Stepwise shape edit descriptions
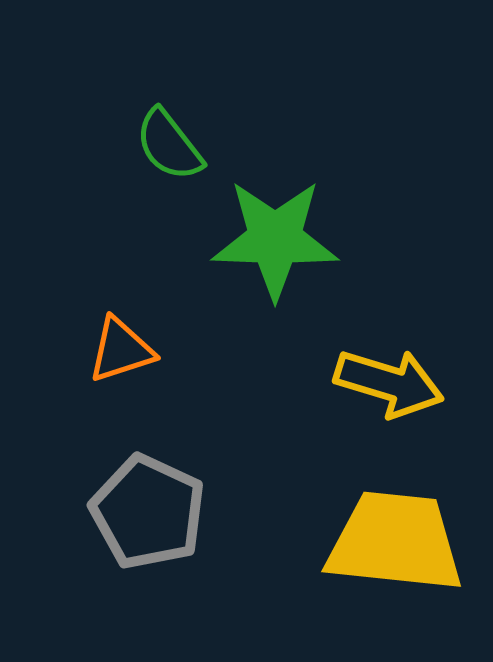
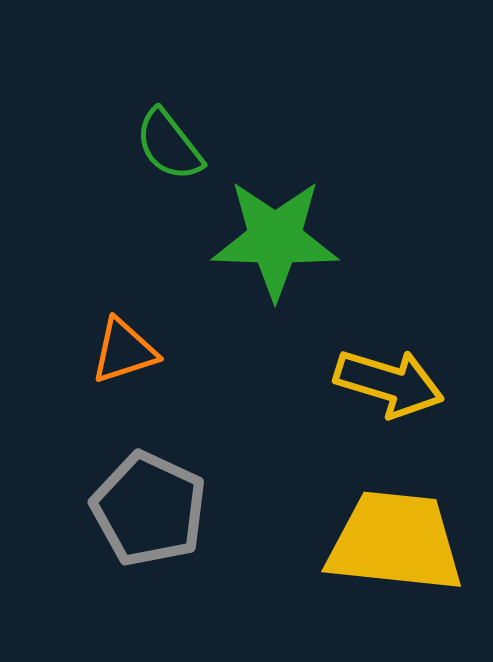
orange triangle: moved 3 px right, 1 px down
gray pentagon: moved 1 px right, 3 px up
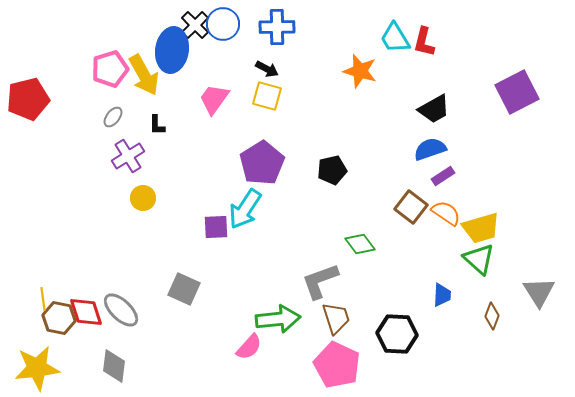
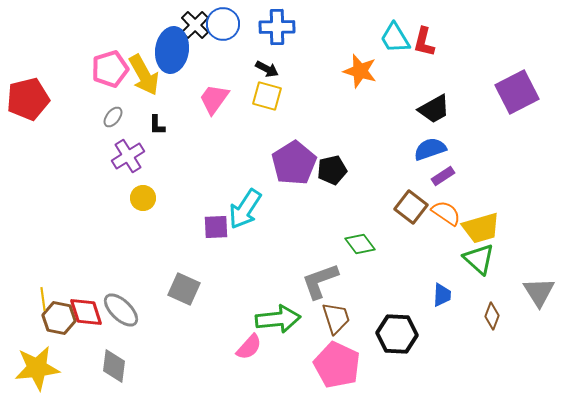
purple pentagon at (262, 163): moved 32 px right
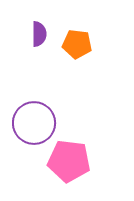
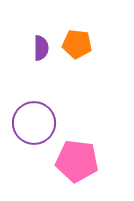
purple semicircle: moved 2 px right, 14 px down
pink pentagon: moved 8 px right
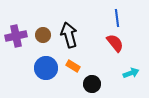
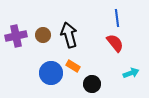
blue circle: moved 5 px right, 5 px down
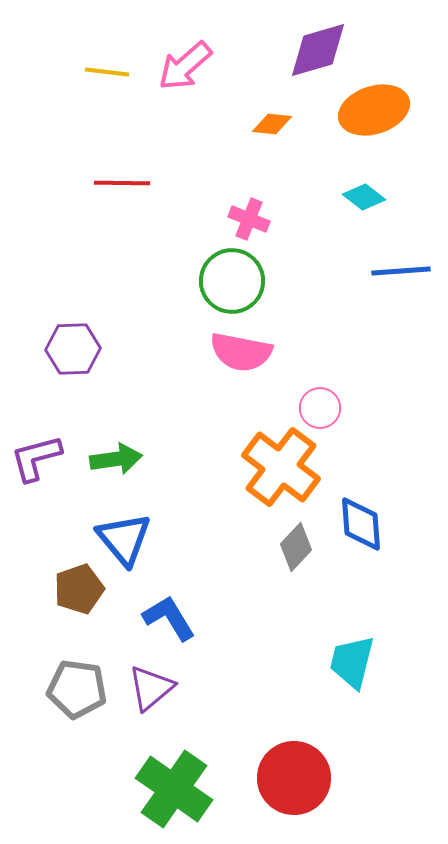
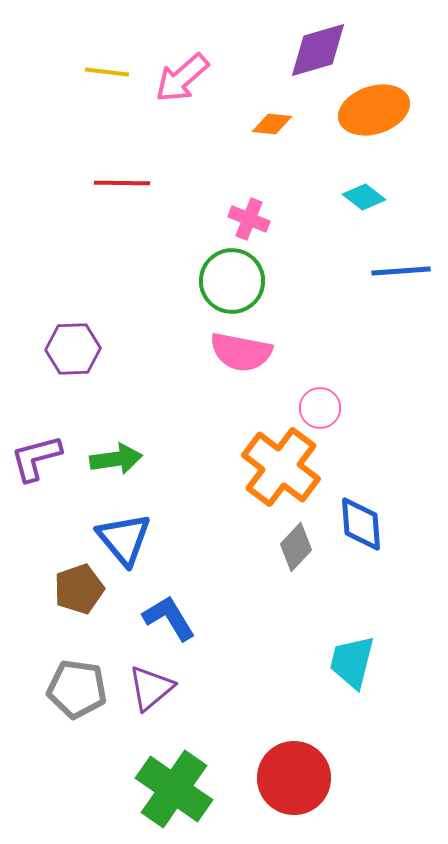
pink arrow: moved 3 px left, 12 px down
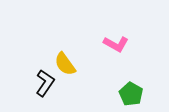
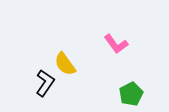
pink L-shape: rotated 25 degrees clockwise
green pentagon: rotated 15 degrees clockwise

▸ **BRIEF**
Copy every record exactly; no pictures.

▸ **RESULT FOR THIS EXERCISE**
orange triangle: moved 3 px right, 1 px down
gray pentagon: moved 1 px right, 3 px up
purple pentagon at (262, 163): moved 32 px right
purple semicircle: moved 2 px right, 14 px down
pink pentagon: moved 8 px right
blue circle: moved 5 px right, 5 px down
pink arrow: moved 3 px left, 12 px down
pink L-shape: rotated 25 degrees clockwise
green pentagon: rotated 15 degrees clockwise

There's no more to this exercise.